→ **TASK GOAL**
Scan the lines below for "degrees" and copy the matches.

→ **RECORDS SHOWN**
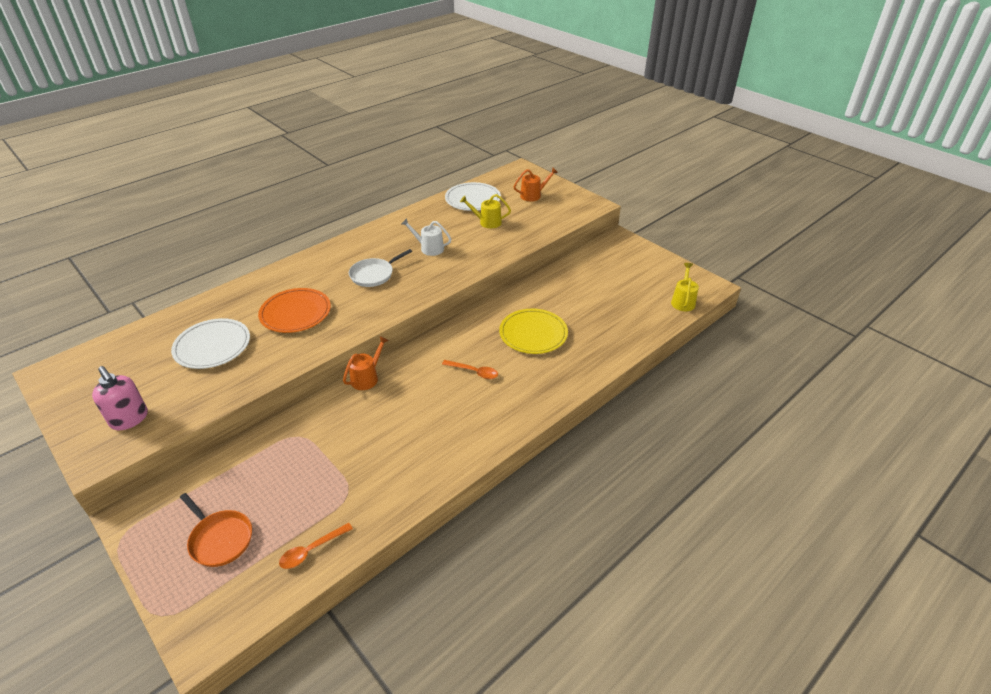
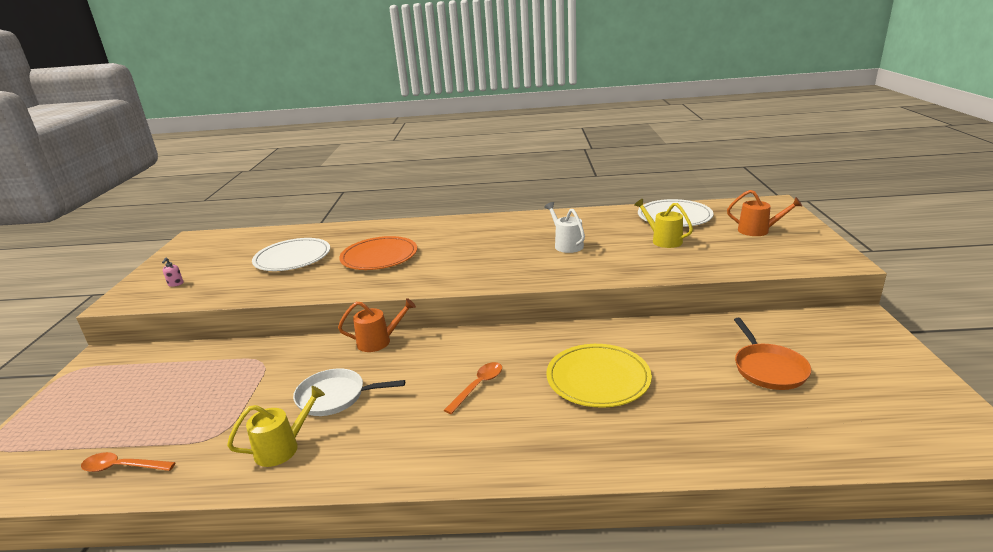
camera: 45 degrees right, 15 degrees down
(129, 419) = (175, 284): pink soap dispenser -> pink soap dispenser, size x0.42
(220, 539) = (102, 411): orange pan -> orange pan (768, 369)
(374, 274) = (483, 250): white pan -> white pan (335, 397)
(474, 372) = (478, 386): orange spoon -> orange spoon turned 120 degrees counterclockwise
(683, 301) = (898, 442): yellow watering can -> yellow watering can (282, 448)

→ **REPLY TO THE TASK**
camera: 45 degrees right, 15 degrees down
(474, 372) = (478, 386): orange spoon -> orange spoon turned 120 degrees counterclockwise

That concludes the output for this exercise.